What to work on
Reproduce exactly, from the data that follows, the line with "purple phone: [223,141,313,200]", the line with "yellow banana: [94,108,161,160]", and every line that lies between them.

Data provided

'''

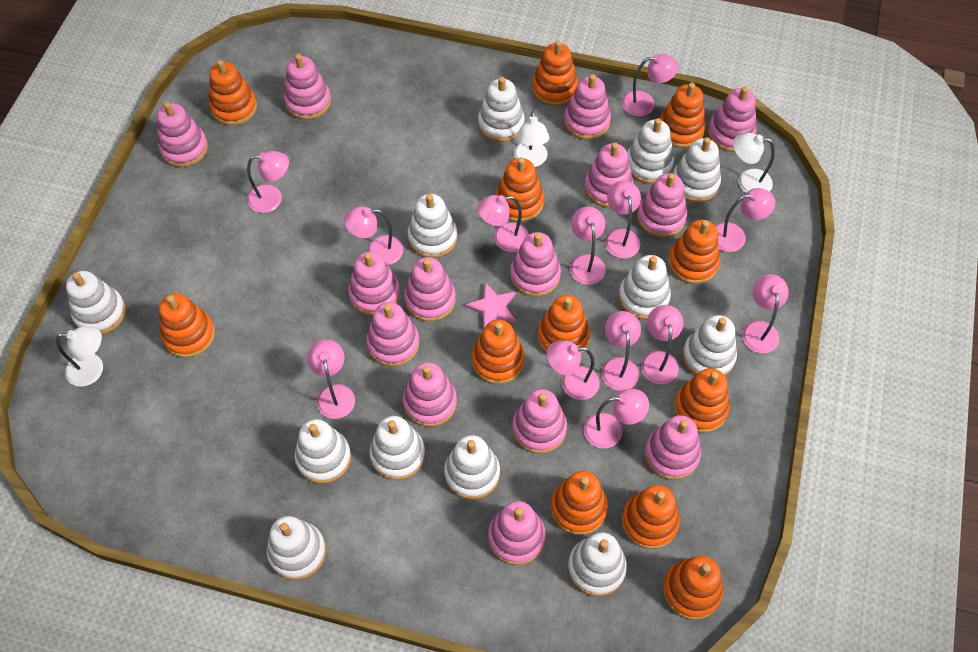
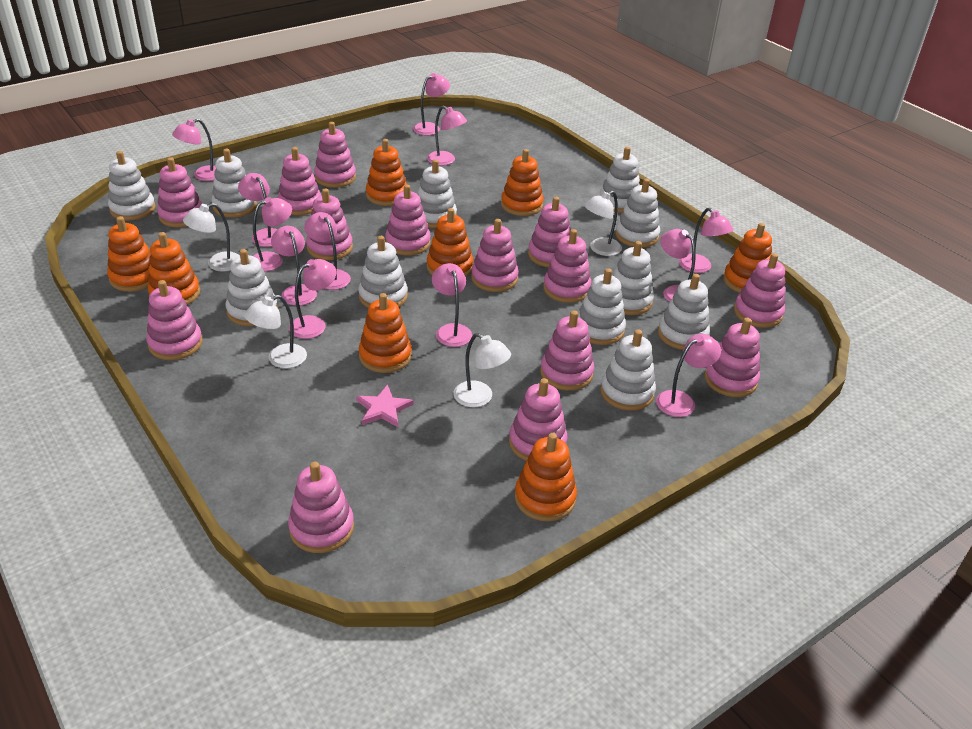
orange stacking toy: [159,293,215,358] [209,60,257,126] [472,320,525,384] [495,157,544,222] [532,41,578,106] [538,295,590,353] [551,471,608,535] [621,485,680,549] [659,83,706,148] [663,556,723,620] [668,220,720,284] [674,368,730,433] = 12 -> [107,216,151,292] [148,232,200,305] [359,293,412,373] [366,139,407,206] [427,208,473,277] [501,149,544,216] [515,433,577,522] [723,223,772,293] = 8
pink lamp: [247,151,289,213] [307,339,355,419] [344,207,403,265] [477,195,529,252] [547,341,600,400] [570,207,606,285] [584,389,649,449] [601,311,641,391] [605,181,641,258] [622,54,678,116] [641,305,683,384] [715,188,775,252] [742,274,789,354] = 13 -> [172,119,216,181] [238,173,278,247] [253,197,292,271] [271,226,317,306] [289,259,337,339] [304,212,351,290] [413,73,450,135] [427,106,467,166] [432,263,472,347] [656,334,721,417] [660,229,695,302] [679,208,733,273] = 12
white lamp: [56,327,103,387] [514,110,550,167] [733,133,775,193] = 3 -> [183,203,240,272] [244,295,307,368] [454,333,511,407] [584,191,622,256] = 4
white stacking toy: [66,271,126,334] [267,516,326,580] [295,419,351,484] [369,416,425,480] [408,194,457,258] [444,435,500,500] [478,77,525,142] [568,532,627,596] [619,255,671,319] [627,118,674,183] [673,137,721,202] [683,315,737,376] = 12 -> [108,151,156,221] [211,149,257,218] [225,249,278,326] [358,236,408,308] [418,159,457,228] [578,268,626,345] [600,147,640,213] [600,329,656,411] [612,241,654,315] [615,179,660,248] [658,274,710,350] = 11

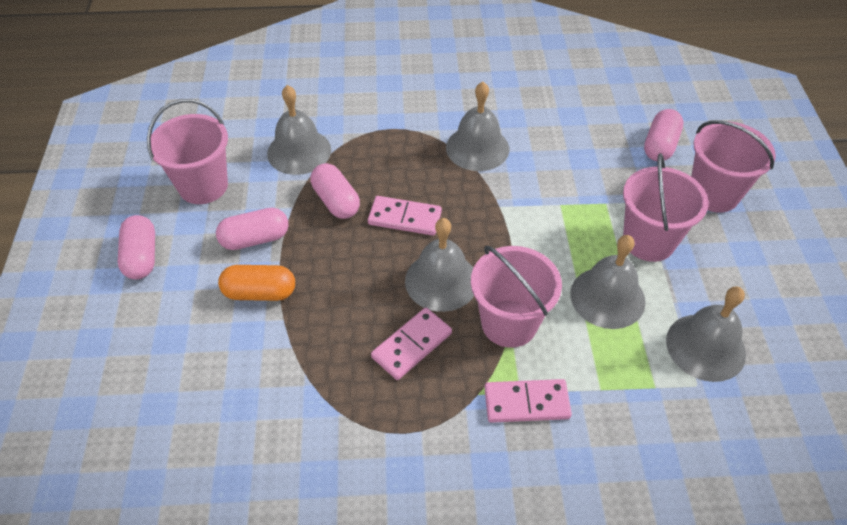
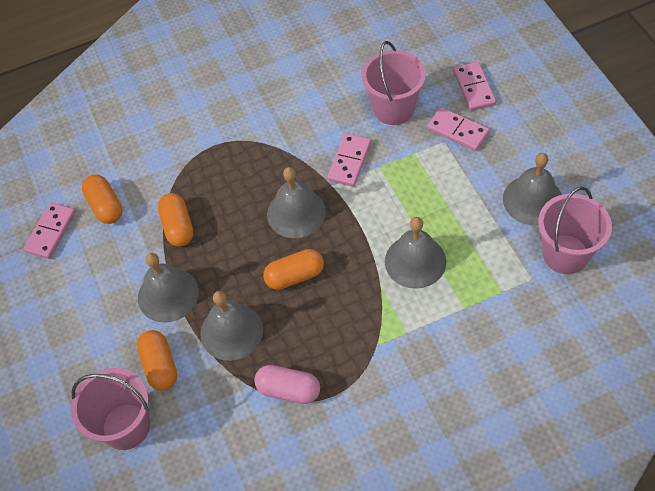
orange capsule: [218,265,295,301] = 1 -> [82,174,122,224] [137,330,177,391] [158,193,193,247] [263,249,324,290] = 4
pink bucket: [147,99,228,204] [471,246,562,348] [623,153,708,262] [691,120,776,212] = 4 -> [71,368,150,450] [362,41,426,125] [538,187,612,274] = 3
pink capsule: [118,215,155,280] [216,208,289,250] [311,163,360,219] [644,109,684,161] = 4 -> [254,365,320,404] = 1
pink domino: [368,196,442,236] [371,308,452,380] [484,379,572,423] = 3 -> [23,203,76,259] [327,133,371,186] [427,107,490,151] [453,62,496,111] = 4

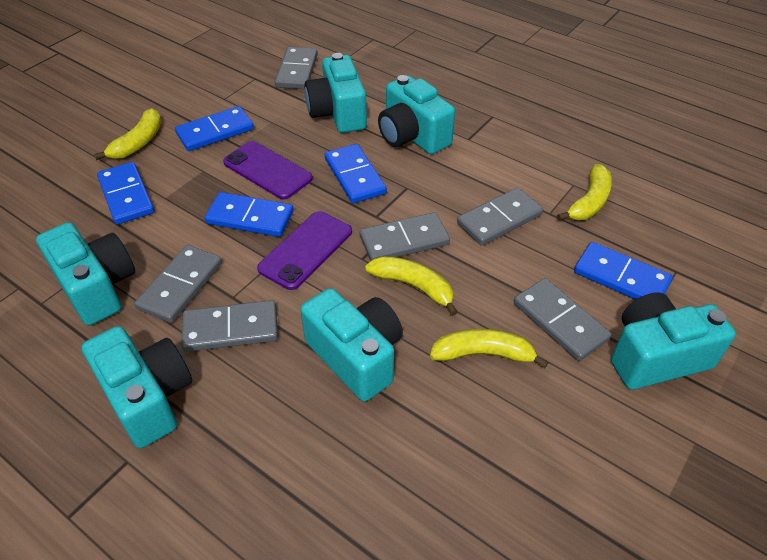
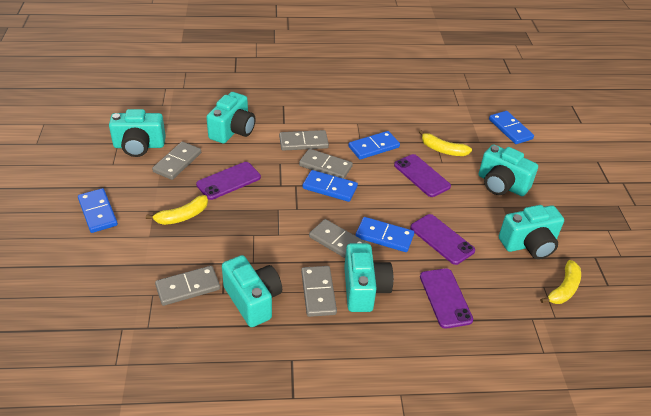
purple phone: [223,141,313,200] [257,211,352,290] = 2 -> [196,162,261,200] [394,154,451,197] [410,214,475,265] [420,268,473,329] = 4
yellow banana: [94,108,161,160] [365,256,458,316] [430,329,549,368] [557,164,612,221] = 4 -> [146,195,208,225] [419,130,472,156] [540,260,581,304] = 3

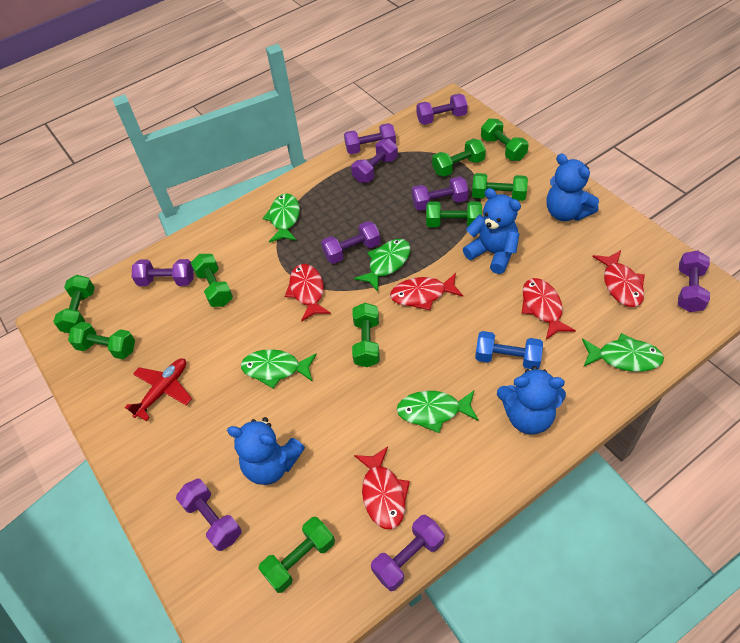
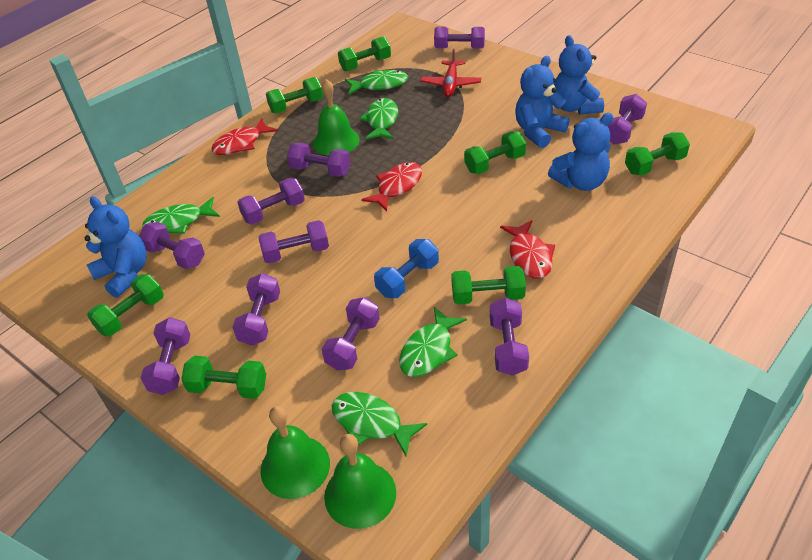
green bell: none = 0 -> [261,406,330,499] [313,79,360,156] [324,434,396,529] = 3
green dumbbell: [53,275,95,333] [68,322,135,359] [191,254,233,307] [258,517,335,593] [352,303,380,367] [426,202,482,227] [432,139,486,177] [472,173,528,201] [481,118,529,161] = 9 -> [87,274,164,336] [181,356,266,399] [266,77,323,113] [338,36,391,71] [451,266,526,305] [464,132,526,174] [625,132,690,175] = 7
purple dumbbell: [132,259,194,286] [176,479,242,551] [321,221,380,264] [344,123,396,154] [351,139,398,183] [371,515,445,591] [412,177,468,211] [416,94,468,125] [678,250,710,312] = 9 -> [139,222,205,269] [141,317,191,395] [232,273,280,346] [237,178,305,225] [258,220,329,263] [287,143,350,177] [322,297,380,371] [434,27,485,49] [490,298,529,376] [608,94,647,145] = 10
red fish: [285,264,331,322] [354,446,410,529] [390,273,463,310] [522,278,576,340] [592,250,645,307] = 5 -> [211,118,278,155] [361,162,422,211] [500,220,555,279] = 3

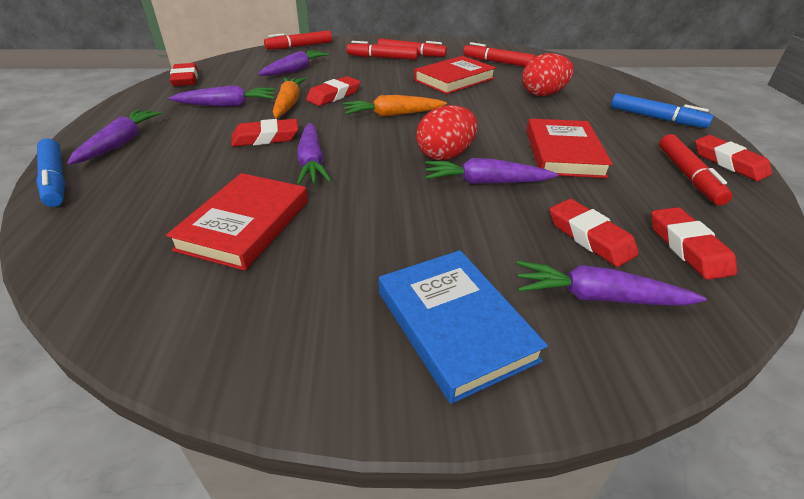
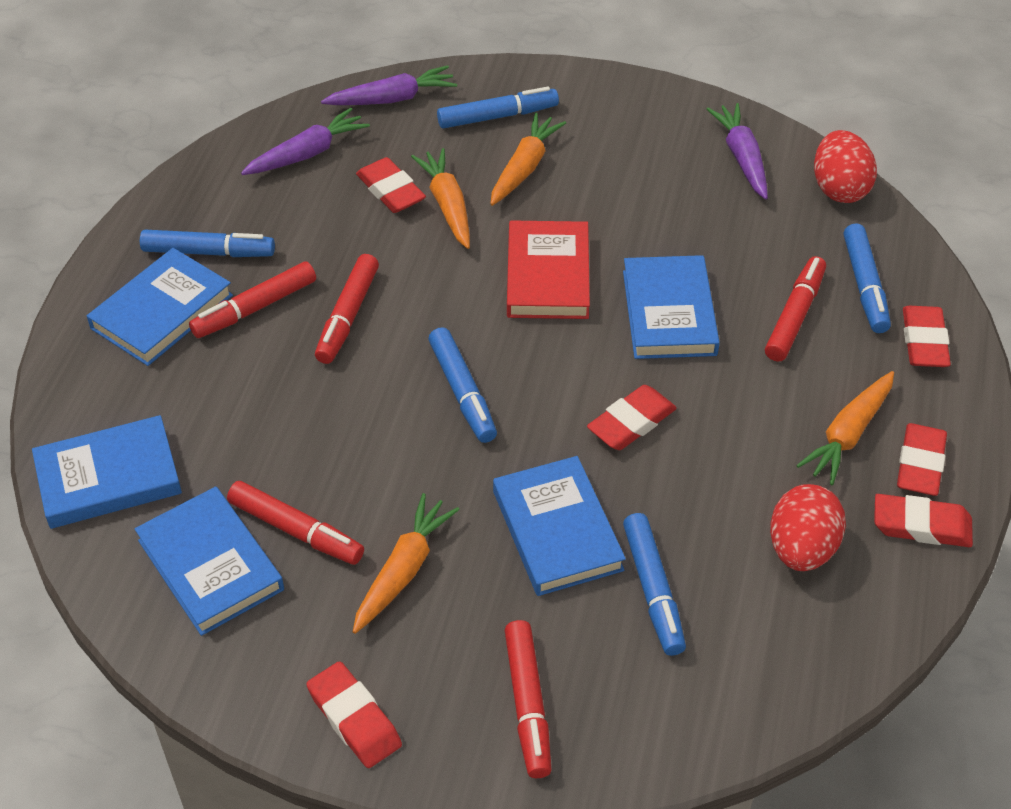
blue book: [379,250,548,404] = 1 -> [32,415,182,529] [87,248,233,366] [135,487,284,636] [493,456,626,596] [623,255,720,359] = 5
blue marker: [36,139,65,207] [611,93,713,128] = 2 -> [140,230,275,257] [428,327,497,443] [437,87,559,129] [623,513,686,656] [844,224,891,333] = 5
orange carrot: [273,77,306,118] [343,95,447,117] = 2 -> [353,493,460,634] [411,148,470,249] [490,113,566,206] [796,371,894,485] = 4
purple carrot: [67,109,163,165] [169,85,275,107] [258,50,329,76] [297,123,331,185] [425,158,558,184] [517,261,706,306] = 6 -> [241,108,370,175] [321,65,457,105] [707,103,768,199] = 3
red book: [166,173,308,271] [414,56,496,94] [527,118,613,178] = 3 -> [507,220,590,319] = 1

'''

Output
purple phone: [223,141,313,200] [257,211,352,290] = 2 -> [196,162,261,200] [394,154,451,197] [410,214,475,265] [420,268,473,329] = 4
yellow banana: [94,108,161,160] [365,256,458,316] [430,329,549,368] [557,164,612,221] = 4 -> [146,195,208,225] [419,130,472,156] [540,260,581,304] = 3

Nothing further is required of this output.